(Object correspondence data)
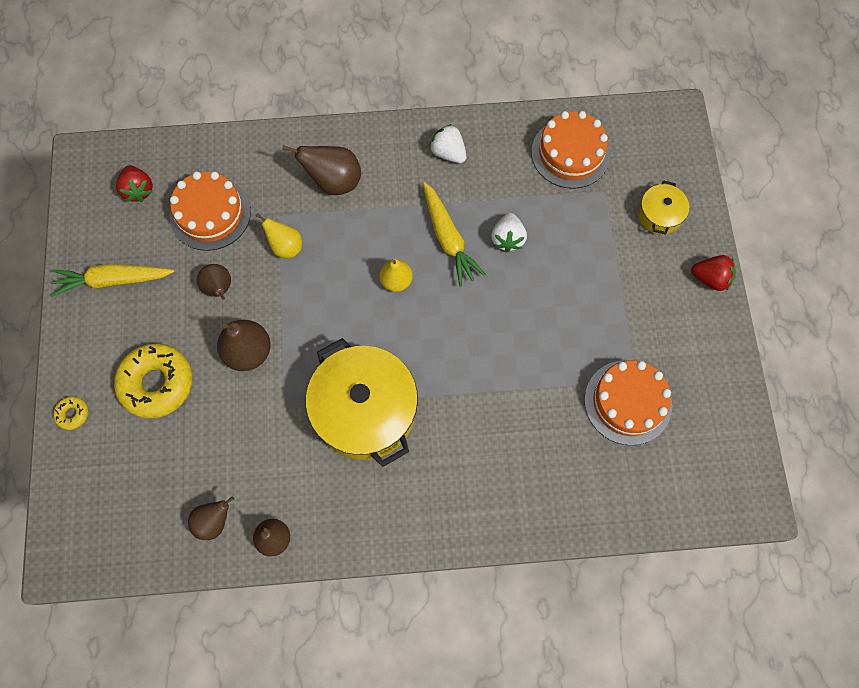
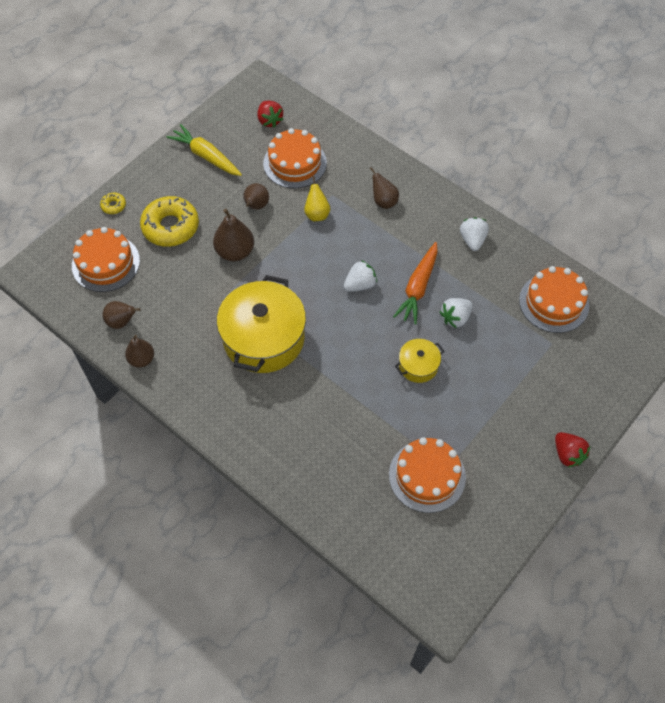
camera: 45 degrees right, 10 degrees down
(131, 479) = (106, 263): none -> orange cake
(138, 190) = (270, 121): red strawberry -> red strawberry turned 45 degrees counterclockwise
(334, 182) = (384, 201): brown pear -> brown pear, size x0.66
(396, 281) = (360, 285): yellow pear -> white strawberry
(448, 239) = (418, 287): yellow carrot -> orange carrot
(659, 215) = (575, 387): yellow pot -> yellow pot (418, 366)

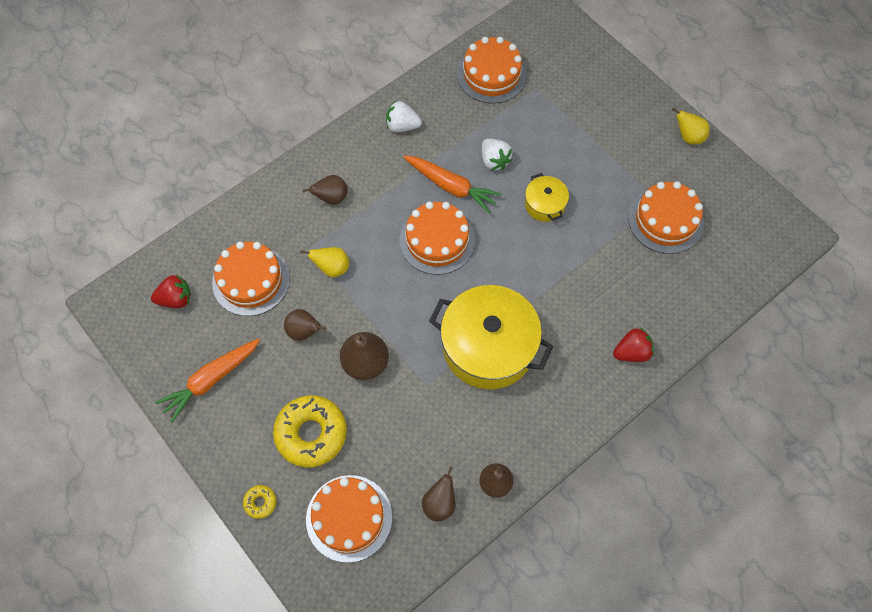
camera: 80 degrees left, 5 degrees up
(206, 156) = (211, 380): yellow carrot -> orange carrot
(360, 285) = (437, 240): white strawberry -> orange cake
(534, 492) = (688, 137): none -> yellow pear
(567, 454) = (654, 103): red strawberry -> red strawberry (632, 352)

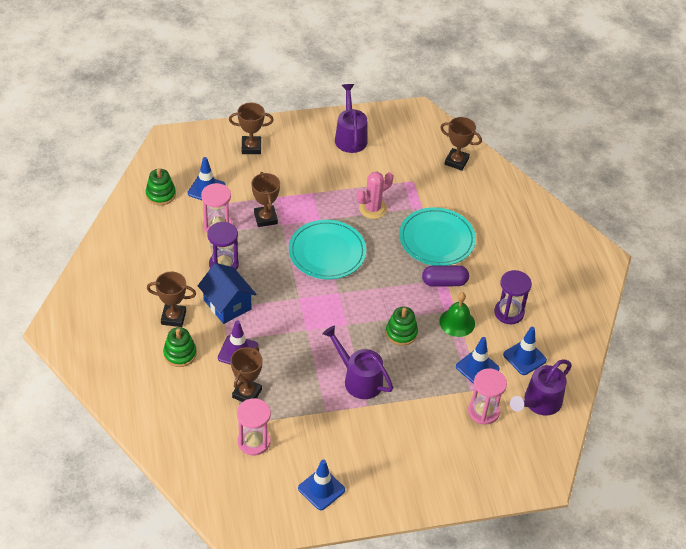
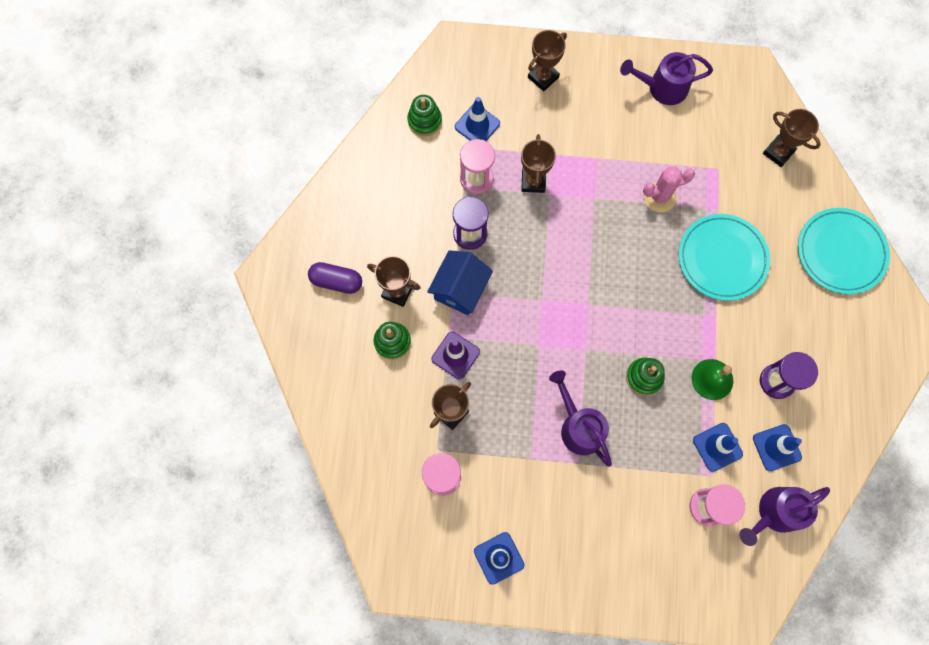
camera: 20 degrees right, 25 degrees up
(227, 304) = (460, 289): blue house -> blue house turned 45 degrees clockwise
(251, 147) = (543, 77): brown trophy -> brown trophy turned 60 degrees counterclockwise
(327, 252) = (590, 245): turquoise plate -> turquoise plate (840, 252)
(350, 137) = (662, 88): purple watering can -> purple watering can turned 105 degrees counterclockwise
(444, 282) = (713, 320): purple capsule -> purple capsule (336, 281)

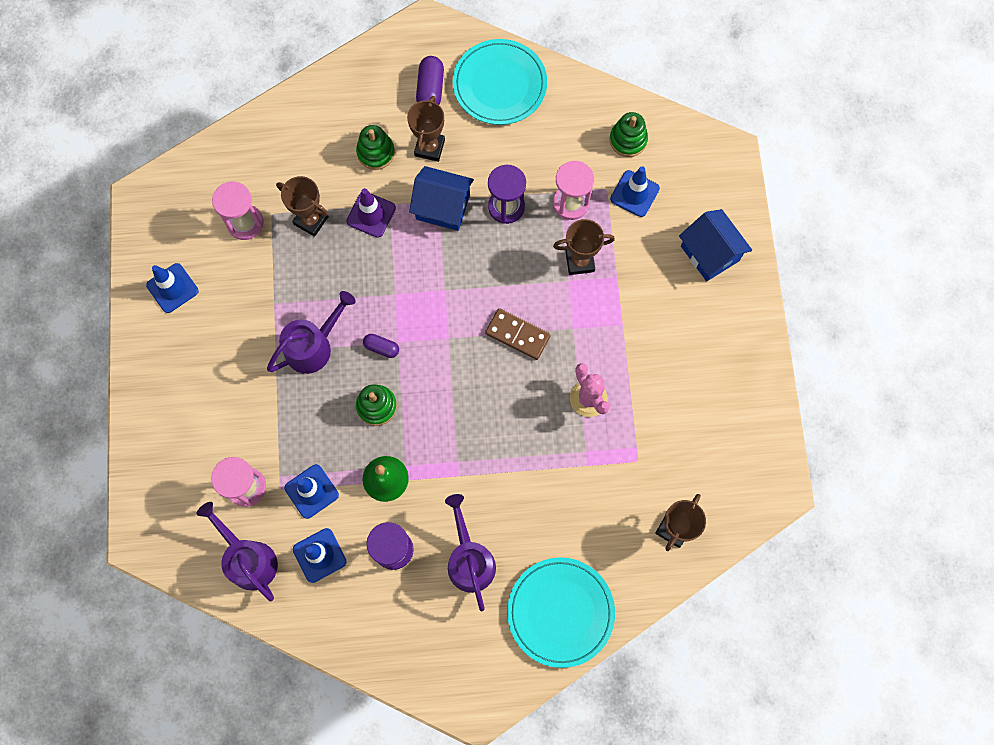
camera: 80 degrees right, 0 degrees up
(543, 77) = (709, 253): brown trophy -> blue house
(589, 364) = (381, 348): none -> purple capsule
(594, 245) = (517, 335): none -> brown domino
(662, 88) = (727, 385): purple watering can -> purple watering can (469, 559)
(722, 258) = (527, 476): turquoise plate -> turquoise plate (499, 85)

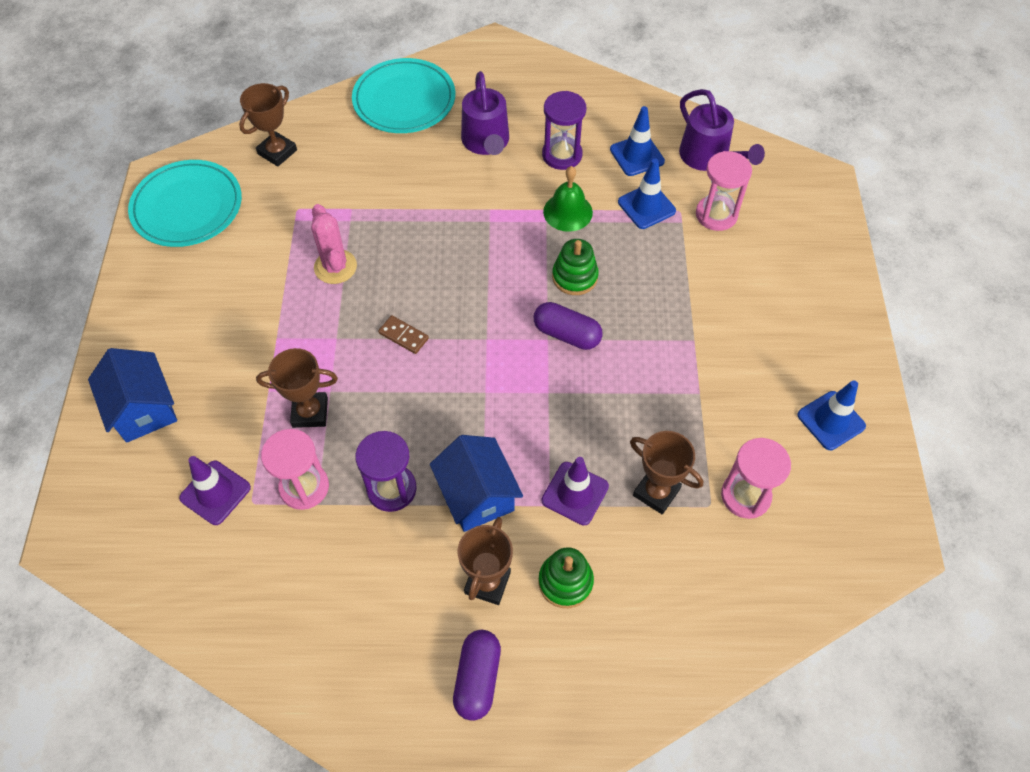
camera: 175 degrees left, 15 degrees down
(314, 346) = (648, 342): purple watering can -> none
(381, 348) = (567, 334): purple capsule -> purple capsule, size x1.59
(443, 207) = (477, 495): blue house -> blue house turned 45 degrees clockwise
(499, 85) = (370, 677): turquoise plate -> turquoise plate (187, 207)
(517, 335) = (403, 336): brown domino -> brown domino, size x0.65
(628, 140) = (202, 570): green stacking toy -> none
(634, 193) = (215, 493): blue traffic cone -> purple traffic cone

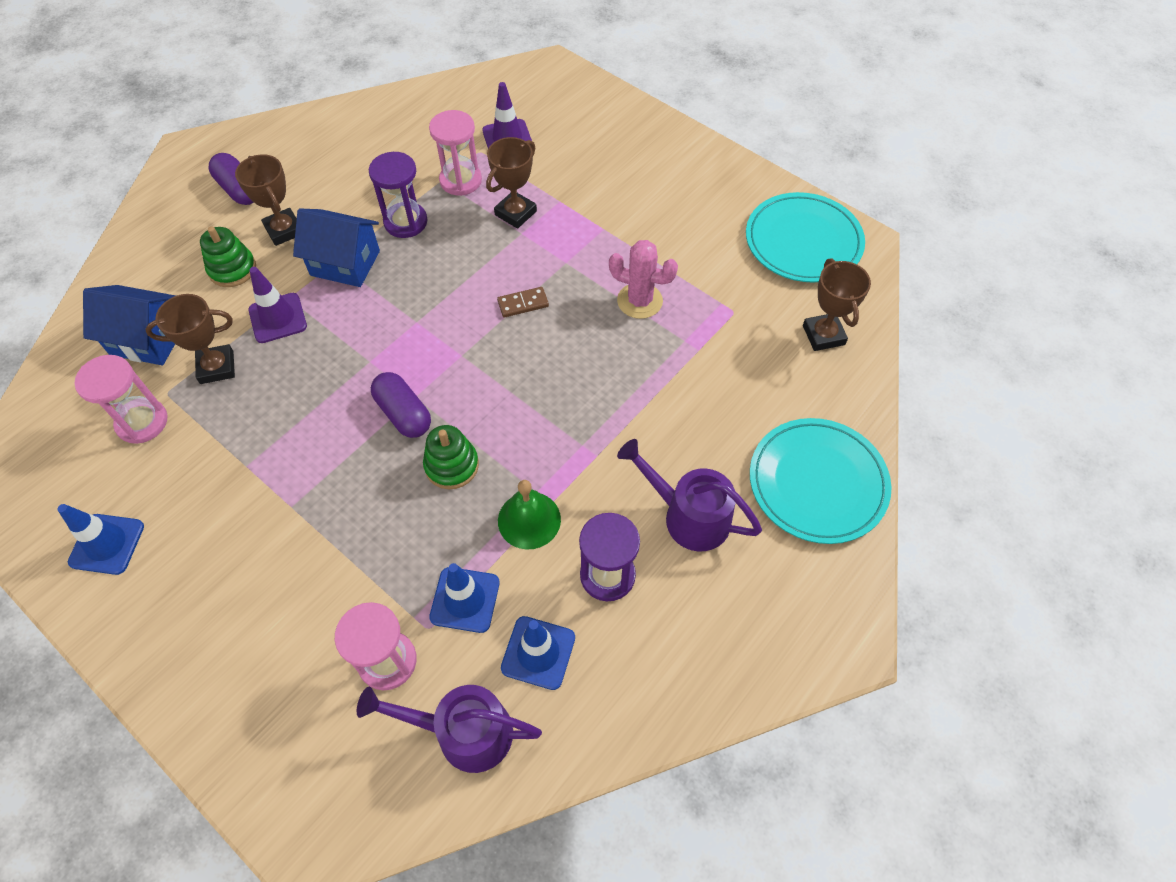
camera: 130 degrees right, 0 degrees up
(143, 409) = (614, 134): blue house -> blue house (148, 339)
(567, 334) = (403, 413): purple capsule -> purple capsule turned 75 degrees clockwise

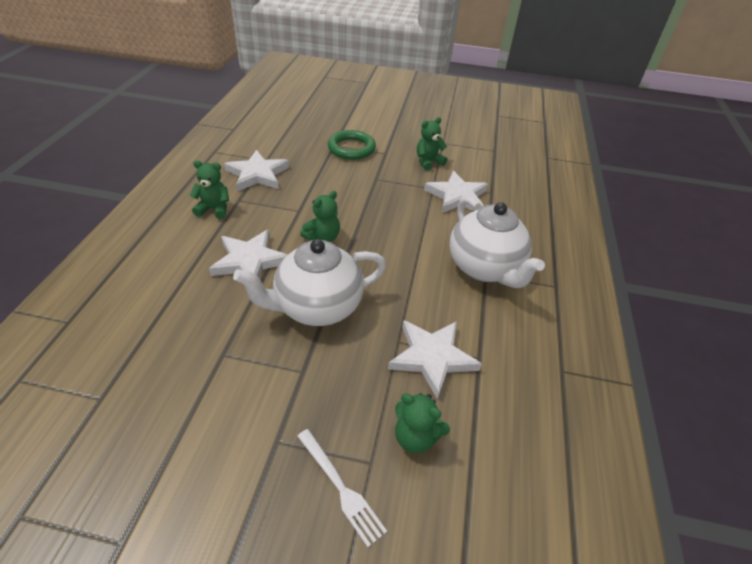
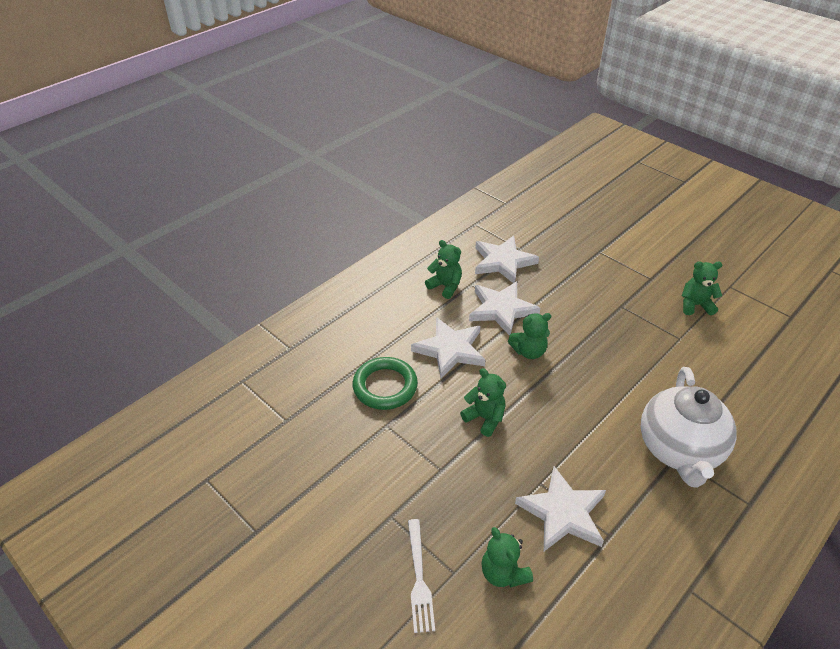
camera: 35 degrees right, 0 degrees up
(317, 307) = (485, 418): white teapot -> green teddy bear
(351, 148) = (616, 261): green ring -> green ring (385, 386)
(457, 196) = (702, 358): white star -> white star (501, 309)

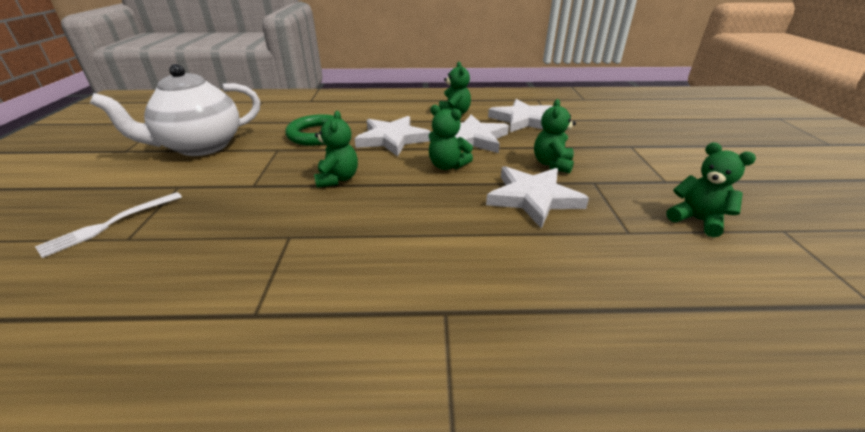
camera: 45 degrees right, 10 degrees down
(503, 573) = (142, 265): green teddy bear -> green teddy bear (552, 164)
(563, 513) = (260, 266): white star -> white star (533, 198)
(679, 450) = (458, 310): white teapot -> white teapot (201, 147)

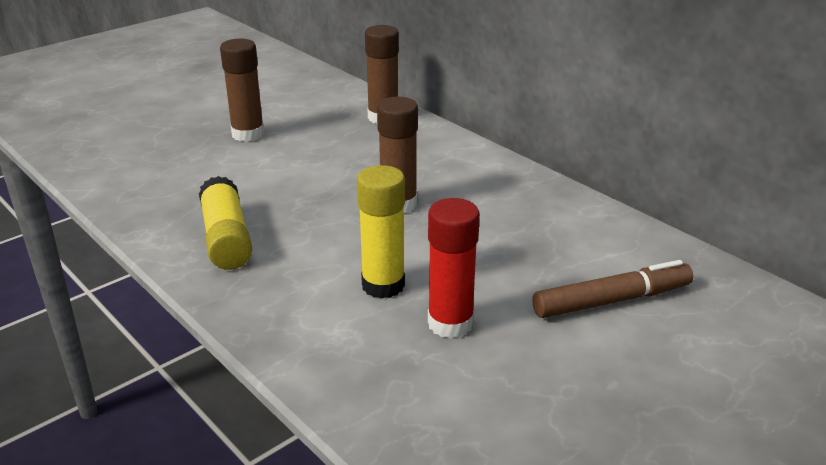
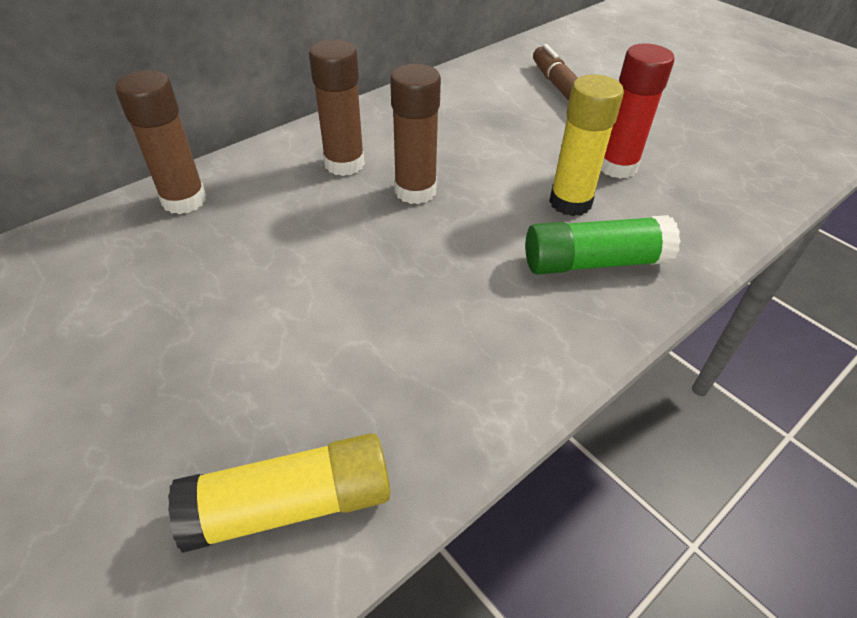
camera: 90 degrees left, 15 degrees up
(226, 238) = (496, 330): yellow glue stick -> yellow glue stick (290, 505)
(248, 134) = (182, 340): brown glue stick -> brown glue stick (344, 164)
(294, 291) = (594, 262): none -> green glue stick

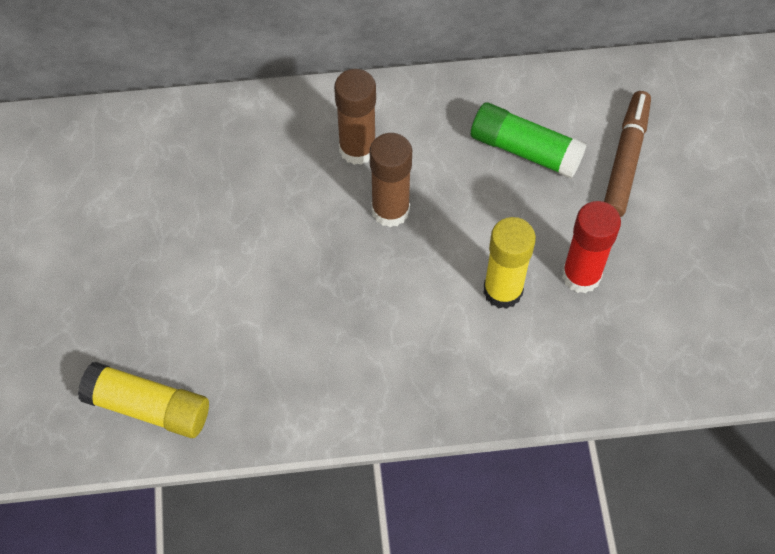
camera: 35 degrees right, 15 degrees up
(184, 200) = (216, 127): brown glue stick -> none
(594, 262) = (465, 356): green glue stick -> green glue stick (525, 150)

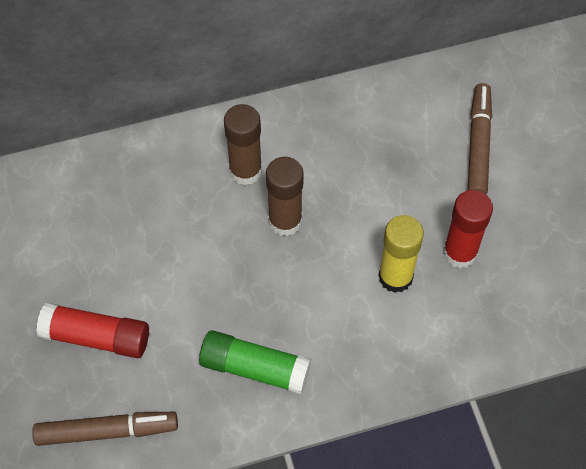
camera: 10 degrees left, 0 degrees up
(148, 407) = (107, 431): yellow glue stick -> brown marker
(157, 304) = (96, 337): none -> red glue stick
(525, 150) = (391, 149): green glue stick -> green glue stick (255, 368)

_What you need to do_
Among the records above, find the lines where the word "capsule" appears and copy them.

_Solution for this problem_
(444, 282) = (713, 320): purple capsule -> purple capsule (336, 281)
(589, 364) = (381, 348): none -> purple capsule
(381, 348) = (567, 334): purple capsule -> purple capsule, size x1.59
(567, 334) = (403, 413): purple capsule -> purple capsule turned 75 degrees clockwise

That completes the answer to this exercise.